**To do**
Retype all entries exactly, skipping pictures.

Start of Input data

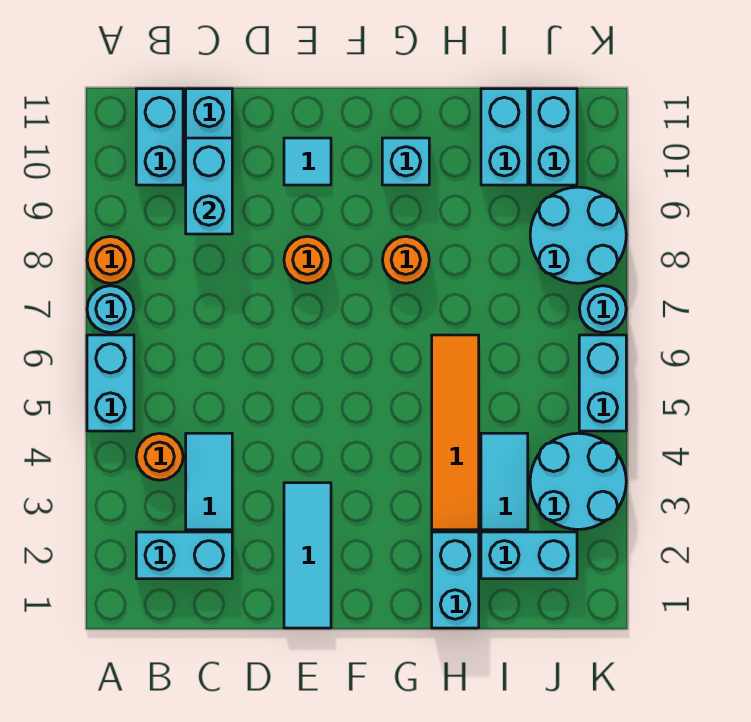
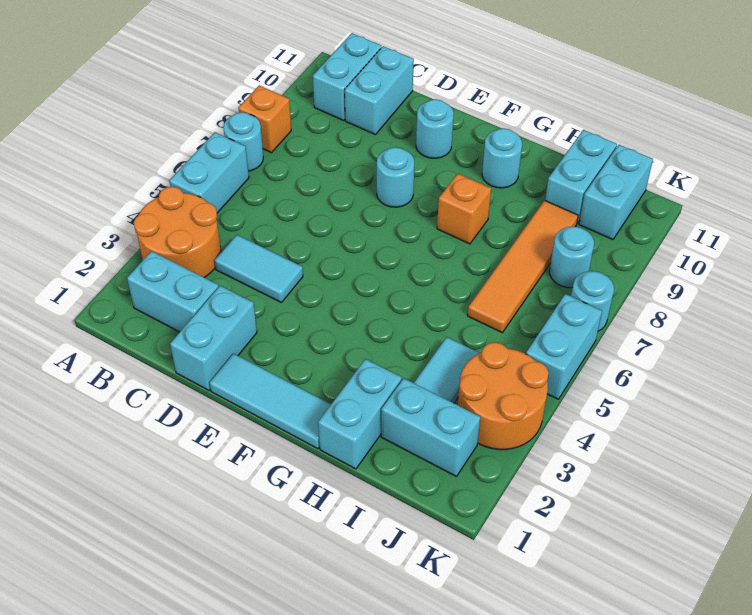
orange round brick A8 level 1 -> orange brick A8 level 1
orange round brick B4 level 1 -> orange round brick A3:B4 level 1
cyan tile C3:C4 level 1 -> cyan tile C4:D4 level 1
cyan brick C9:C10 level 2 -> cyan brick D1:D2 level 1
cyan tile E1:E3 level 1 -> cyan tile E1:G1 level 1
orange round brick E8 level 1 -> cyan round brick E8 level 1
cyan tile E10 level 1 -> cyan round brick E10 level 1
orange round brick G8 level 1 -> orange brick G8 level 1
cyan brick G10 level 1 -> cyan round brick G10 level 1
orange tile H3:H6 level 1 -> orange tile I6:I9 level 1
cyan round brick J3:K4 level 1 -> orange round brick J3:K4 level 1
cyan round brick J8:K9 level 1 -> cyan round brick J8 level 1

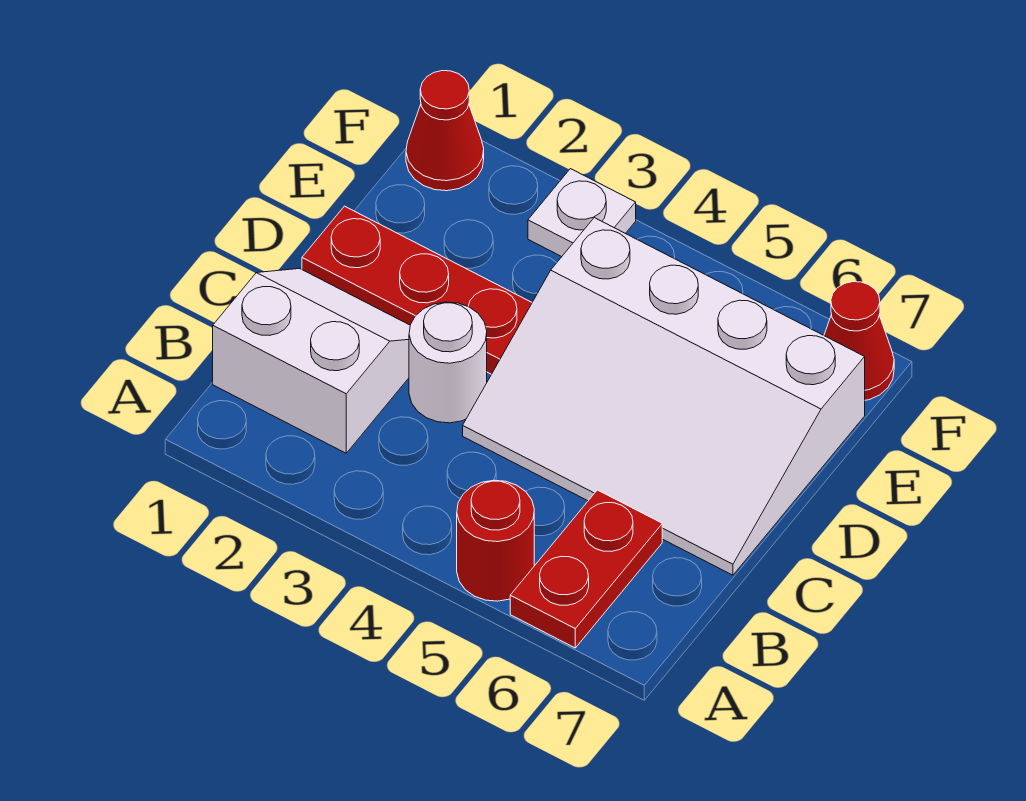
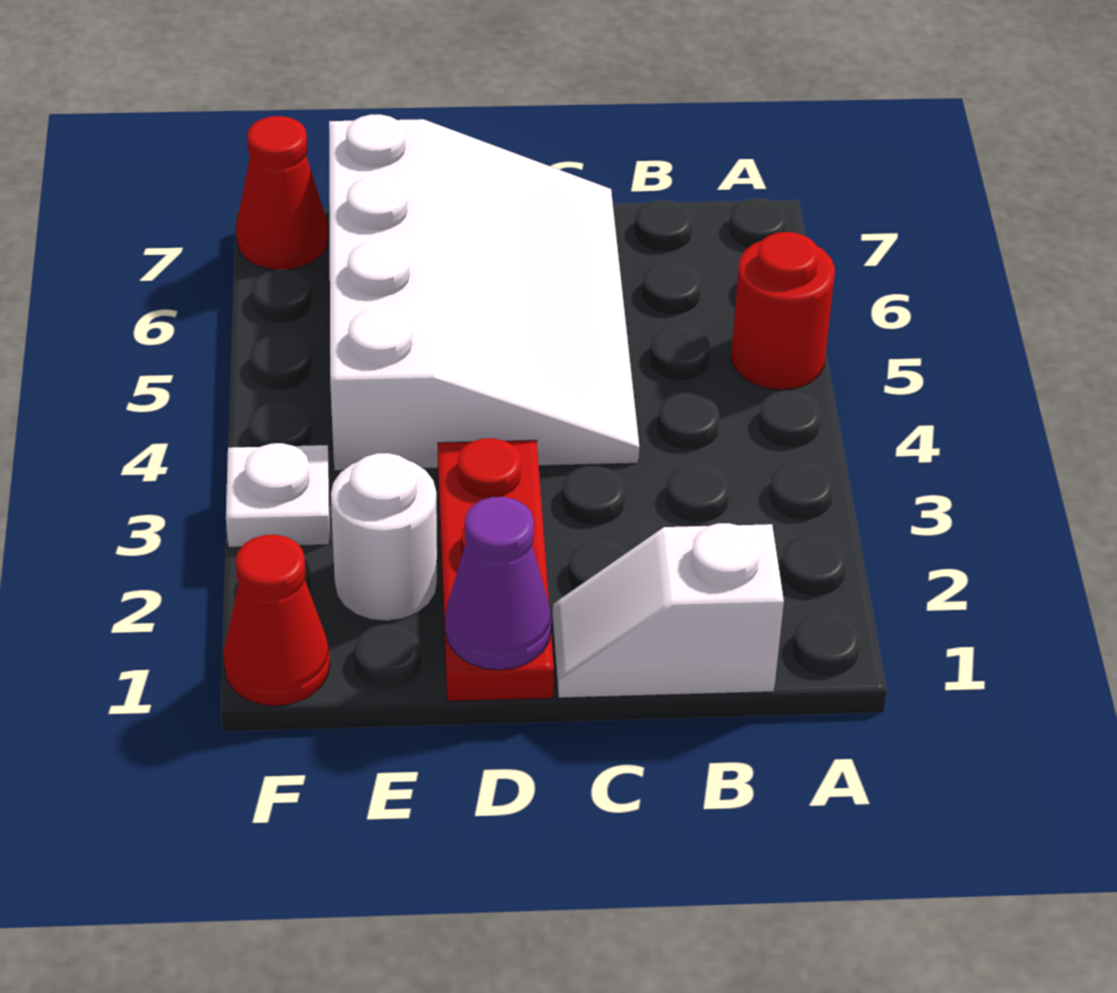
red plate A6:B6 level 1 -> none
white slope B1:C2 level 1 top B -> white slope B1:C1 level 1 top B
white round brick C3 level 1 -> white round brick E2 level 1
none -> purple cone D1 level 2

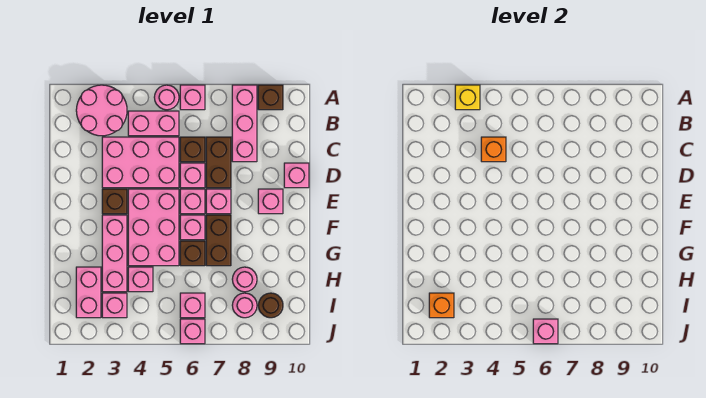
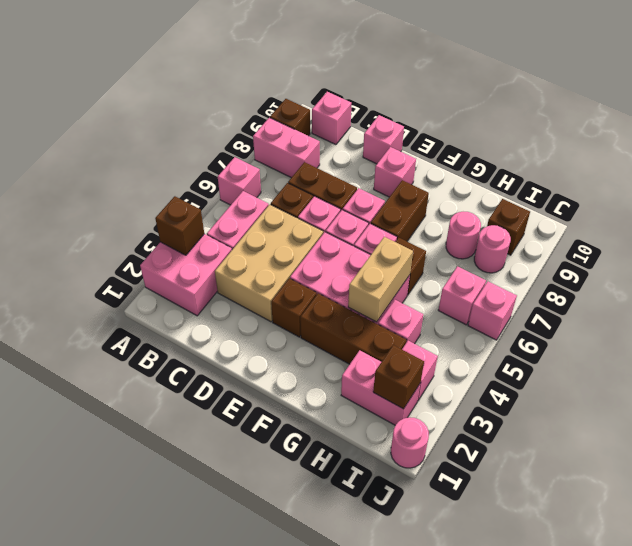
pink round brick A2:B3 level 1 -> pink brick A2:B3 level 1
yellow brick A3 level 2 -> brown brick A3 level 2
pink round brick A5 level 1 -> pink round brick J1 level 1
pink brick A8:C8 level 1 -> pink brick A8:B8 level 1
pink brick C3:D5 level 1 -> tan brick C3:D5 level 1
orange brick C4 level 2 -> none
pink brick F3:H3 level 1 -> brown brick F3:H3 level 1
brown brick F7:G7 level 1 -> brown brick F7:F8 level 1
none -> tan brick G4:G5 level 2
orange brick I2 level 2 -> brown brick I2 level 2
brown round brick I9 level 1 -> brown brick I9 level 1
pink brick J6 level 2 -> pink brick B10 level 1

End of Input data

**Final answer**
orange round brick A8 level 1 -> orange brick A8 level 1
orange round brick B4 level 1 -> orange round brick A3:B4 level 1
cyan tile C3:C4 level 1 -> cyan tile C4:D4 level 1
cyan brick C9:C10 level 2 -> cyan brick D1:D2 level 1
cyan tile E1:E3 level 1 -> cyan tile E1:G1 level 1
orange round brick E8 level 1 -> cyan round brick E8 level 1
cyan tile E10 level 1 -> cyan round brick E10 level 1
orange round brick G8 level 1 -> orange brick G8 level 1
cyan brick G10 level 1 -> cyan round brick G10 level 1
orange tile H3:H6 level 1 -> orange tile I6:I9 level 1
cyan round brick J3:K4 level 1 -> orange round brick J3:K4 level 1
cyan round brick J8:K9 level 1 -> cyan round brick J8 level 1

red plate A6:B6 level 1 -> none
white slope B1:C2 level 1 top B -> white slope B1:C1 level 1 top B
white round brick C3 level 1 -> white round brick E2 level 1
none -> purple cone D1 level 2

pink round brick A2:B3 level 1 -> pink brick A2:B3 level 1
yellow brick A3 level 2 -> brown brick A3 level 2
pink round brick A5 level 1 -> pink round brick J1 level 1
pink brick A8:C8 level 1 -> pink brick A8:B8 level 1
pink brick C3:D5 level 1 -> tan brick C3:D5 level 1
orange brick C4 level 2 -> none
pink brick F3:H3 level 1 -> brown brick F3:H3 level 1
brown brick F7:G7 level 1 -> brown brick F7:F8 level 1
none -> tan brick G4:G5 level 2
orange brick I2 level 2 -> brown brick I2 level 2
brown round brick I9 level 1 -> brown brick I9 level 1
pink brick J6 level 2 -> pink brick B10 level 1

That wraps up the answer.